- **Data extract**
************
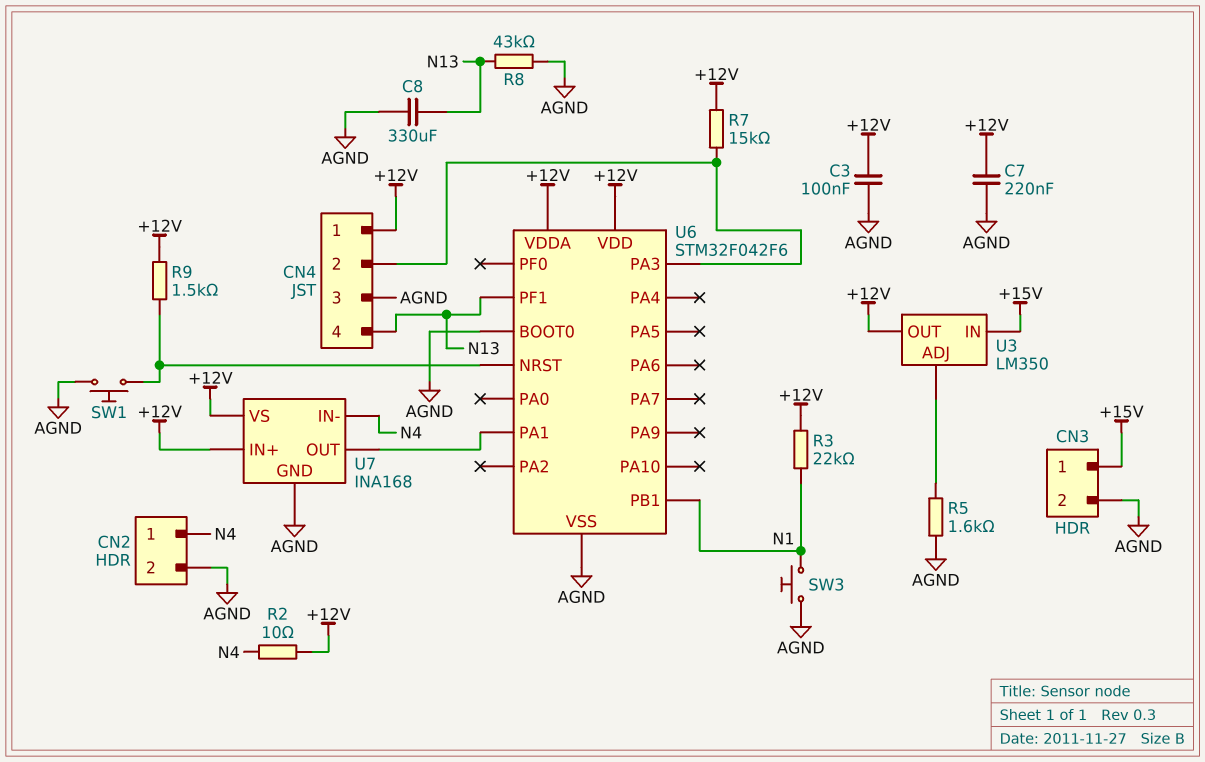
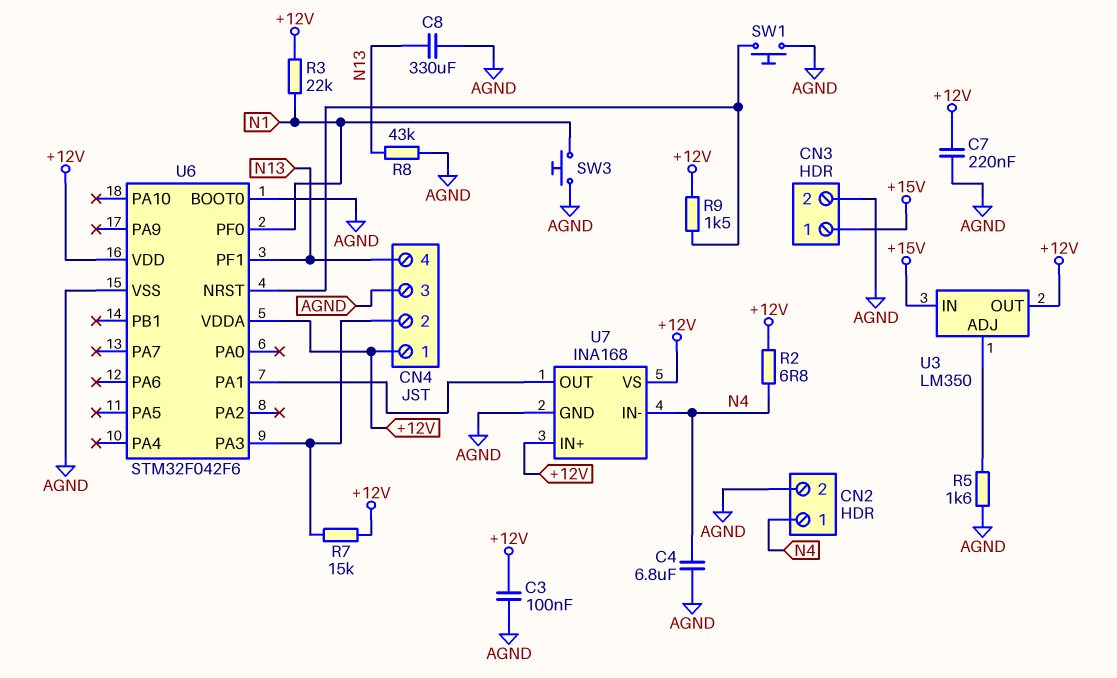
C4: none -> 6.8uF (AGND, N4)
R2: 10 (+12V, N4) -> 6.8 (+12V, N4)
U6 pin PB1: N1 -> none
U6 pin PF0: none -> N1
************
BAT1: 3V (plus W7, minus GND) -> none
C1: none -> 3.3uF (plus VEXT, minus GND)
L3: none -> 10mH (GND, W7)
************
- **Requirement**
Every line in the records above with "plus" in it adds one to the count; give that count and nothing else.

- **Result of this exercise**
2